Look through the records below, and whenever a line contains "morado", copy it.

───── Available records

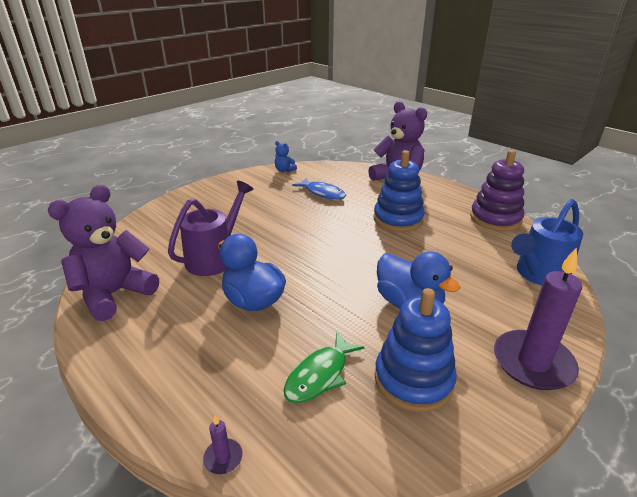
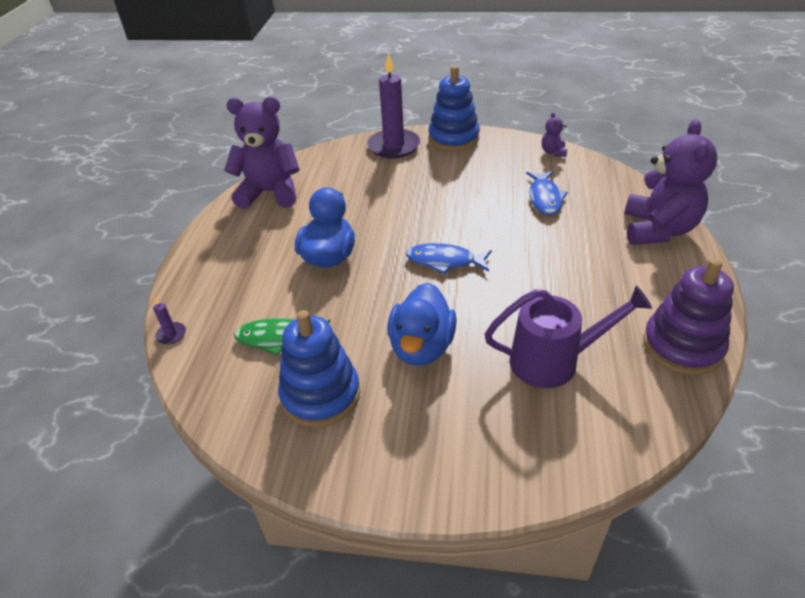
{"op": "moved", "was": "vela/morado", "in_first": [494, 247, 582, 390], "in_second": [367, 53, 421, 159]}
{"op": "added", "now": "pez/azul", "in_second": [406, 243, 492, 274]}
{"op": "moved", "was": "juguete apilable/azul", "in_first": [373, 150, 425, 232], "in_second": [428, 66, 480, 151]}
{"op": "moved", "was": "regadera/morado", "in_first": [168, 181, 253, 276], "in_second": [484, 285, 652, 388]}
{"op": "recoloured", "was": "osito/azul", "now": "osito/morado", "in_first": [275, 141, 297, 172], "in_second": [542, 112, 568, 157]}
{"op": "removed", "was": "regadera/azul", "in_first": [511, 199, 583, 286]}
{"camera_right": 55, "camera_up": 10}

──────────

> **Result below**:
{"op": "moved", "was": "vela/morado", "in_first": [494, 247, 582, 390], "in_second": [367, 53, 421, 159]}
{"op": "moved", "was": "regadera/morado", "in_first": [168, 181, 253, 276], "in_second": [484, 285, 652, 388]}
{"op": "recoloured", "was": "osito/azul", "now": "osito/morado", "in_first": [275, 141, 297, 172], "in_second": [542, 112, 568, 157]}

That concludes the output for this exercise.